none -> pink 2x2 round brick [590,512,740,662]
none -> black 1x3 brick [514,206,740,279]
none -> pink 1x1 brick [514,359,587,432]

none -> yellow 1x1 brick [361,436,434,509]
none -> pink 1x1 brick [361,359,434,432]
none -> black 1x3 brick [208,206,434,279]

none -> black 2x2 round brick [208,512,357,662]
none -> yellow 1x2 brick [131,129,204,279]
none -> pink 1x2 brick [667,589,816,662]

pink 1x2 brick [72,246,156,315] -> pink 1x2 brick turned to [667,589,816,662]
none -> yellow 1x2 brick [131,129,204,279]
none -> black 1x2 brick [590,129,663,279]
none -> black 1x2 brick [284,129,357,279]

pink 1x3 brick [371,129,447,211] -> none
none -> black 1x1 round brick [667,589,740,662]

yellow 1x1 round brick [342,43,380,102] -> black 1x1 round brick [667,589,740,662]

• Task requirements:
The whole listing above, restated word for word, is the required answer.

• Written response:
none -> pink 2x2 round brick [590,512,740,662]
none -> black 1x3 brick [514,206,740,279]
none -> pink 1x1 brick [514,359,587,432]

none -> yellow 1x1 brick [361,436,434,509]
none -> pink 1x1 brick [361,359,434,432]
none -> black 1x3 brick [208,206,434,279]

none -> black 2x2 round brick [208,512,357,662]
none -> yellow 1x2 brick [131,129,204,279]
none -> pink 1x2 brick [667,589,816,662]

pink 1x2 brick [72,246,156,315] -> pink 1x2 brick turned to [667,589,816,662]
none -> yellow 1x2 brick [131,129,204,279]
none -> black 1x2 brick [590,129,663,279]
none -> black 1x2 brick [284,129,357,279]

pink 1x3 brick [371,129,447,211] -> none
none -> black 1x1 round brick [667,589,740,662]

yellow 1x1 round brick [342,43,380,102] -> black 1x1 round brick [667,589,740,662]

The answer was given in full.